Directions:
Go through the listing below and report how many lines contain the word "relocated"; write no other words.

Records:
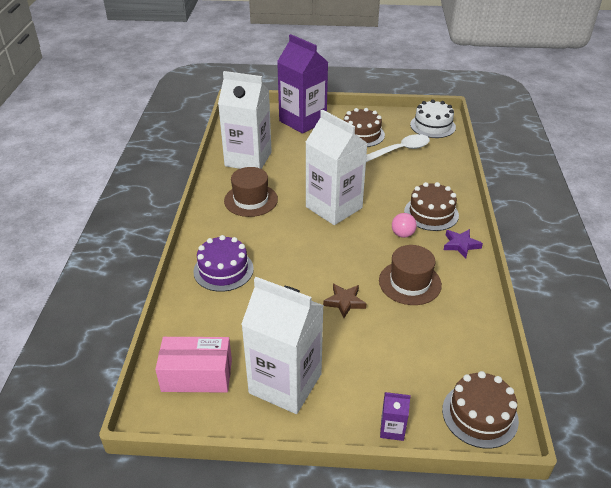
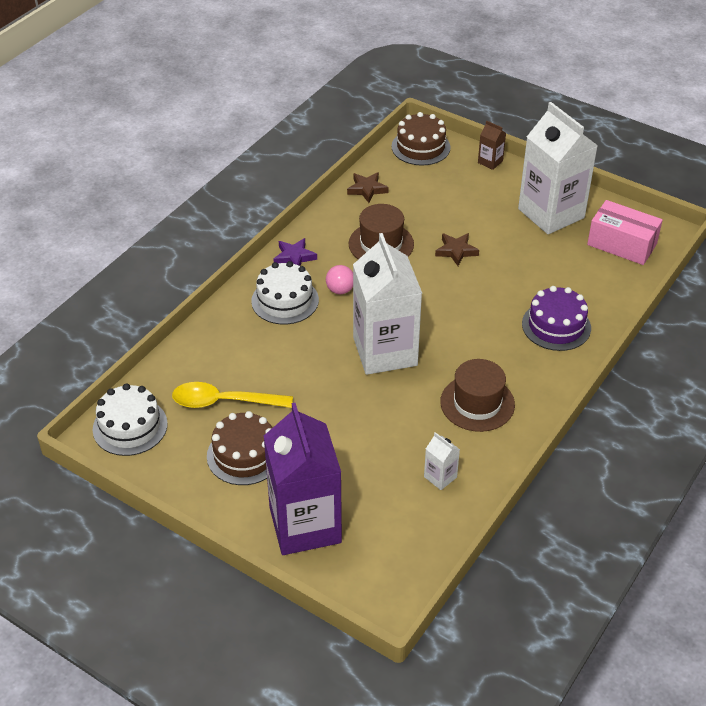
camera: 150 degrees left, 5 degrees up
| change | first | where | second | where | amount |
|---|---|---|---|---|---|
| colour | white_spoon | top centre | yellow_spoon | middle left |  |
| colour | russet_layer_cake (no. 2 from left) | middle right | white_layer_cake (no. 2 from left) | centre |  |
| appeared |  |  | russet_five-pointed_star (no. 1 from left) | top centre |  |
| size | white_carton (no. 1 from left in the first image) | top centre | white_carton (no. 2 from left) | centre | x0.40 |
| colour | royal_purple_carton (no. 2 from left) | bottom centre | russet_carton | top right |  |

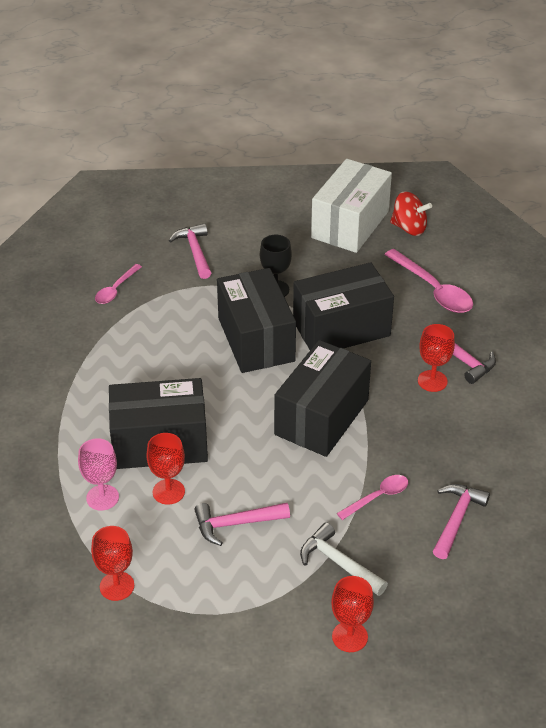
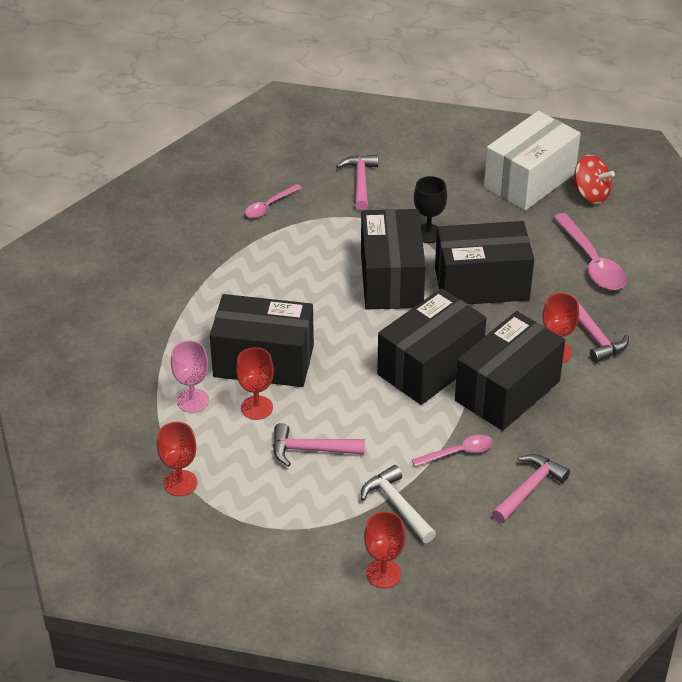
camera: 15 degrees right, 0 degrees up
| change | first | where | second | where | amount |
|---|---|---|---|---|---|
| appeared |  |  | black_parcel (no. 5 from left) | middle right |  |

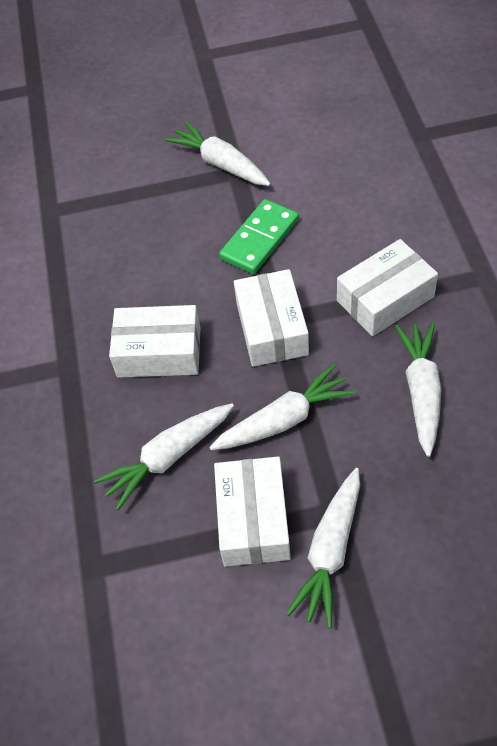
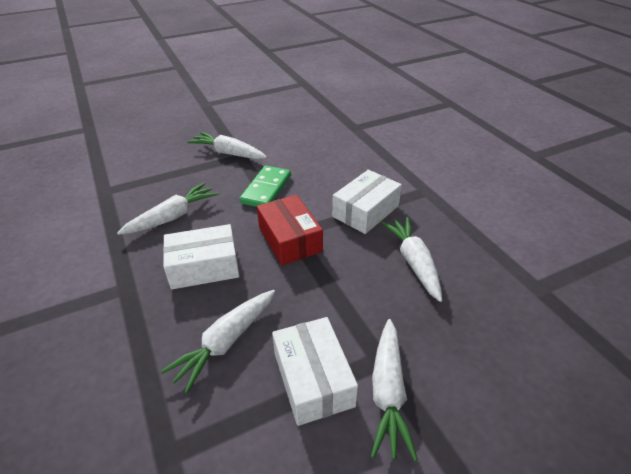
camera: 20 degrees left, 15 degrees down
| change | first | where | second | where | amount |
|---|---|---|---|---|---|
| relocated | white_carrot (no. 3 from left in the first image) | centre | white_carrot (no. 1 from left) | middle left |  |
| colour | white_parcel (no. 3 from left) | centre | scarlet_parcel | centre |  |

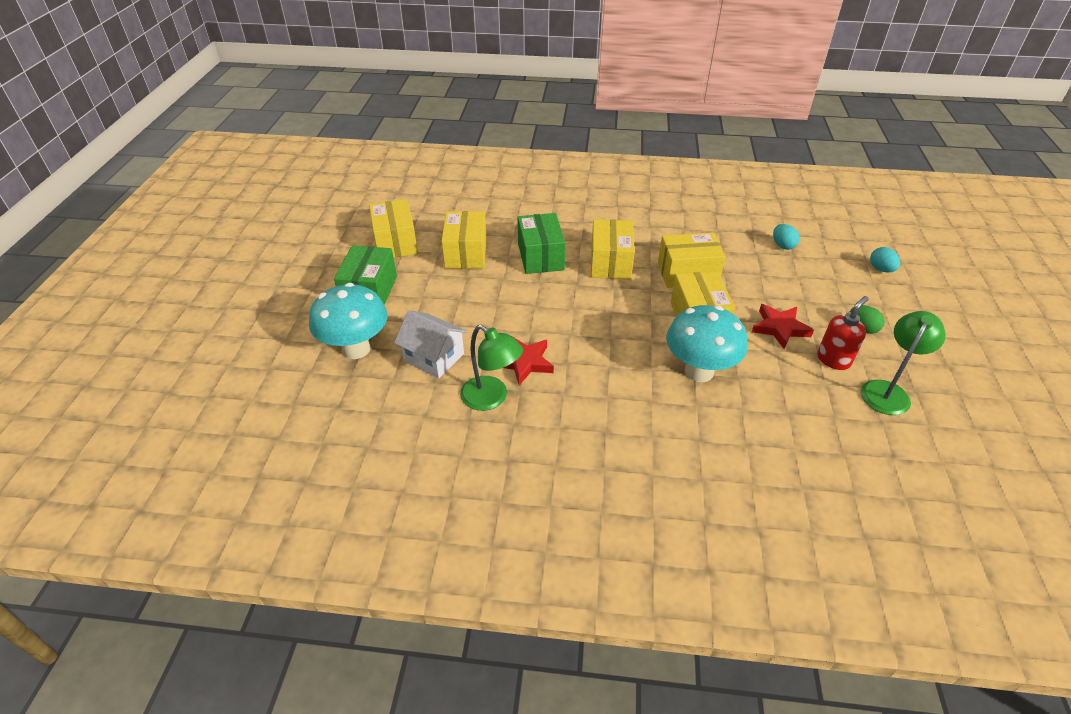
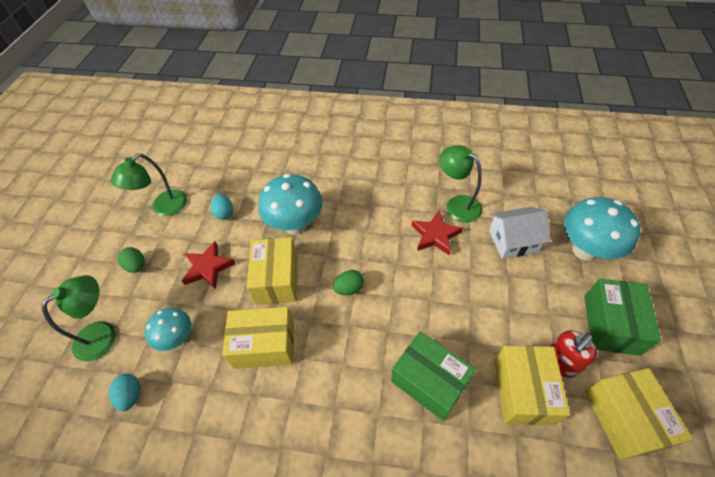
camera: 175 degrees left, 10 degrees up
| change | first | where | second | where | amount |
|---|---|---|---|---|---|
| appeared |  |  | leaf-green_desk_lamp (no. 1 from left) | bottom left |  |
| appeared |  |  | teal_fungus (no. 1 from left) | bottom left |  |
| relocated | teal_egg_shape (no. 2 from left) | middle right |  | middle left |  |
| appeared |  |  | leaf-green_egg_shape (no. 2 from left) | centre |  |
| spun | leaf-green_parcel (no. 2 from left in the first image) | centre | leaf-green_parcel (no. 1 from left) | bottom centre | 45 degrees counterclockwise |
| spun | white_house | centre |  | middle right | 45 degrees counterclockwise |
| relocated | scarlet_soap_pump | middle right |  | bottom right |  |
| missing | yellow_parcel (no. 3 from left) | centre |  |  |  |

Response for this exercise:
3